From the line containing "U11: NOT 74HC04" down to the final line of the entries below, quote every line verbatim. Exclude pictures.

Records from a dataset
◇ ◇ ◇ ◇ ◇

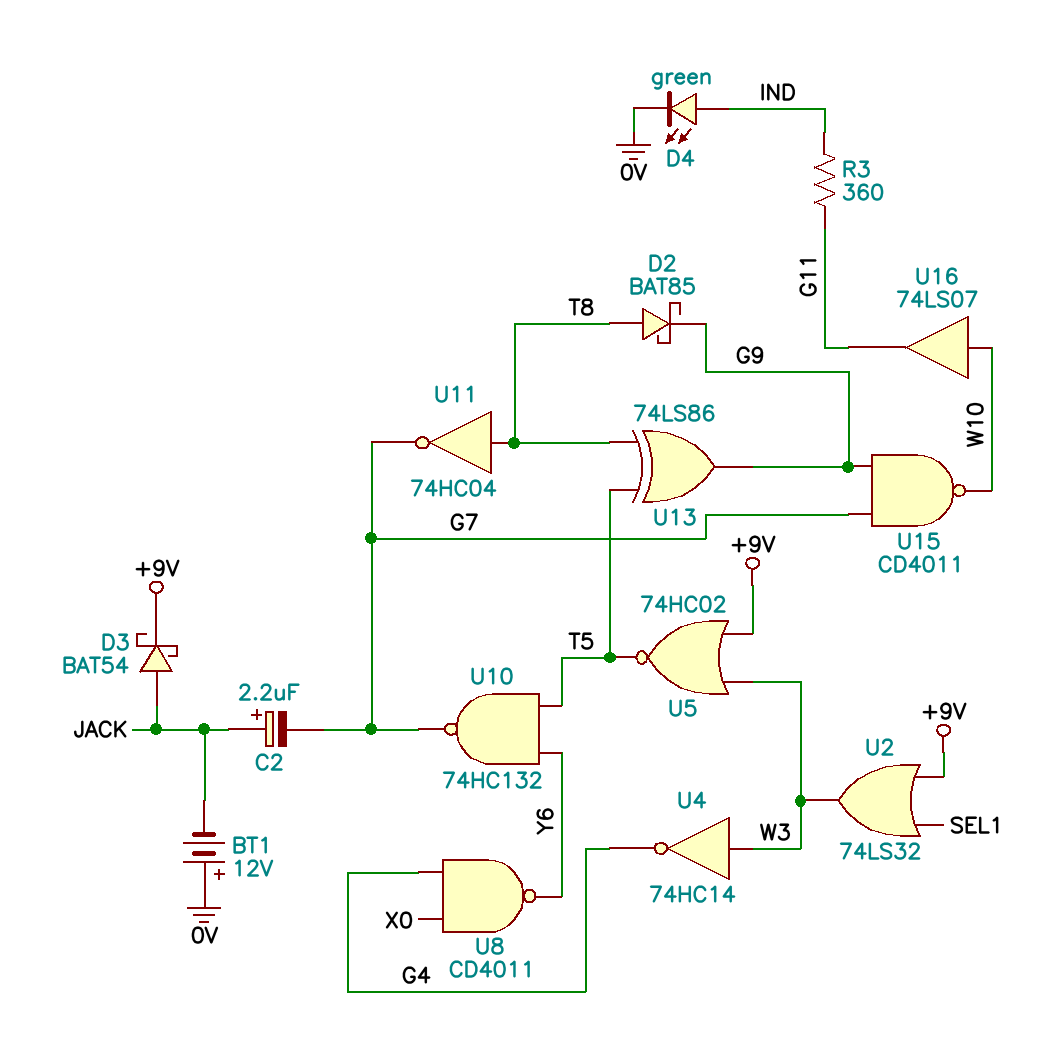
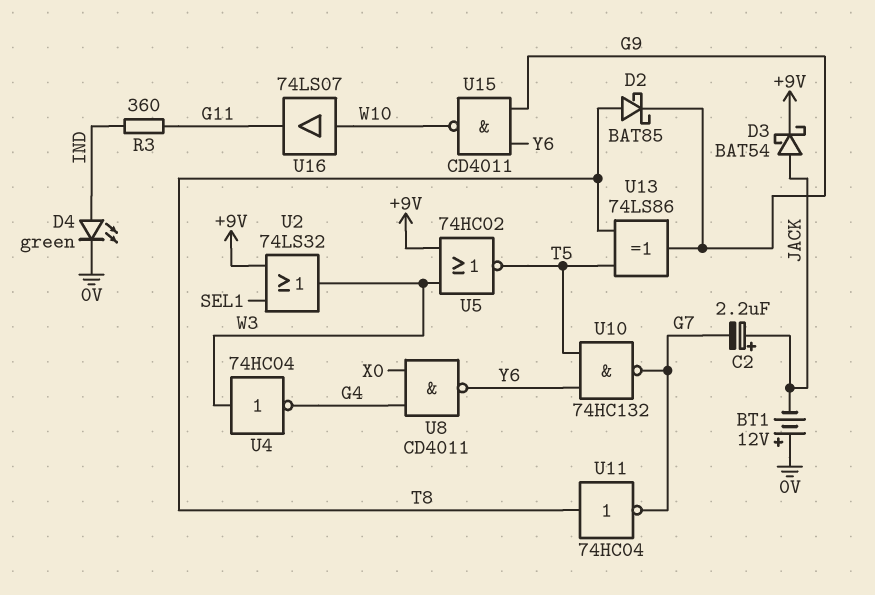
U4: NOT 74HC14 (in W3, out G4) -> NOT 74HC04 (in W3, out G4)
U15: NAND CD4011 (in G7, in G9, out W10) -> NAND CD4011 (in G9, in Y6, out W10)

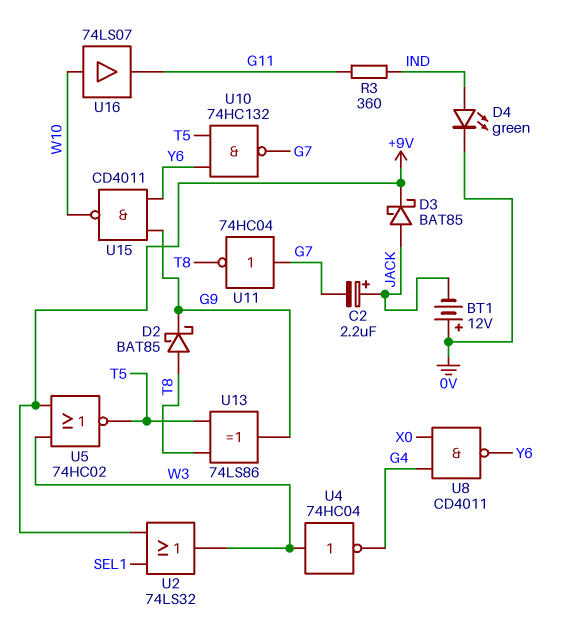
D3: schottky BAT54 (A JACK, K +9V) -> schottky BAT85 (A JACK, K +9V)
U11: NOT 74HC04 (in T8, out G7) -> NOT 74HC04 (in G7, out T8)

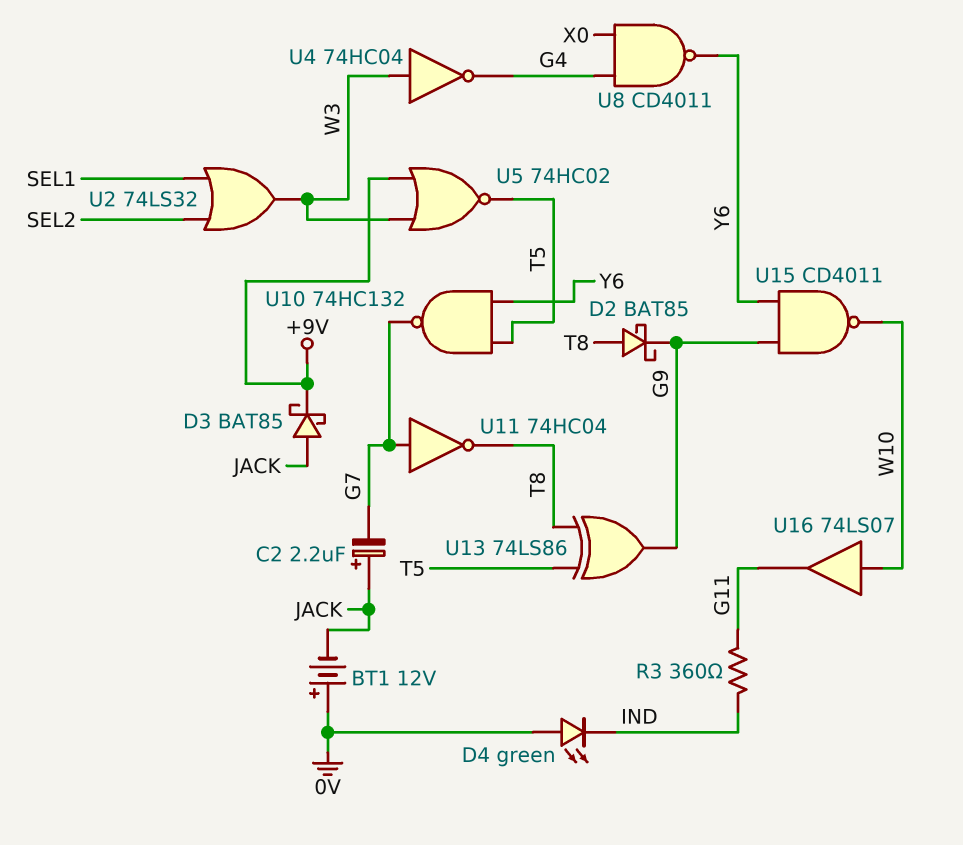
D4: LED green (A IND, K 0V) -> LED green (A 0V, K IND)
U2: OR 74LS32 (in +9V, in SEL1, out W3) -> OR 74LS32 (in SEL1, in SEL2, out W3)

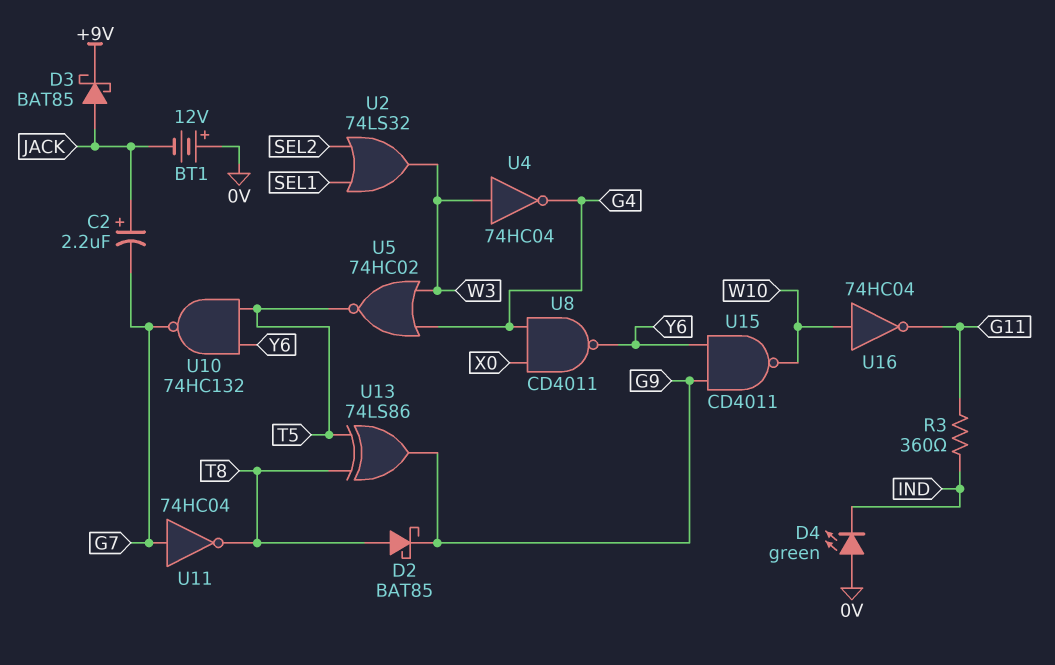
U5: NOR 74HC02 (in +9V, in W3, out T5) -> NOR 74HC02 (in G4, in W3, out T5)
U16: buffer 74LS07 (in W10, out G11) -> NOT 74HC04 (in W10, out G11)

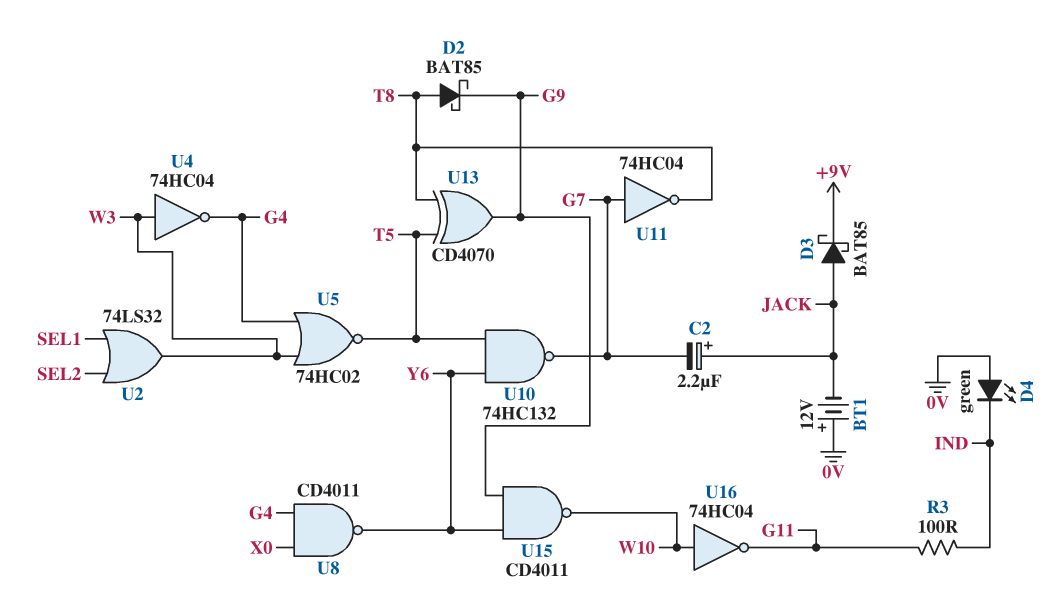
R3: 360 (G11, IND) -> 100 (G11, IND)
U13: XOR 74LS86 (in T5, in T8, out G9) -> XOR CD4070 (in T5, in T8, out G9)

◇ ◇ ◇ ◇ ◇

* **Written response**:
U11: NOT 74HC04 (in T8, out G7) -> NOT 74HC04 (in G7, out T8)

D4: LED green (A IND, K 0V) -> LED green (A 0V, K IND)
U2: OR 74LS32 (in +9V, in SEL1, out W3) -> OR 74LS32 (in SEL1, in SEL2, out W3)

U5: NOR 74HC02 (in +9V, in W3, out T5) -> NOR 74HC02 (in G4, in W3, out T5)
U16: buffer 74LS07 (in W10, out G11) -> NOT 74HC04 (in W10, out G11)

R3: 360 (G11, IND) -> 100 (G11, IND)
U13: XOR 74LS86 (in T5, in T8, out G9) -> XOR CD4070 (in T5, in T8, out G9)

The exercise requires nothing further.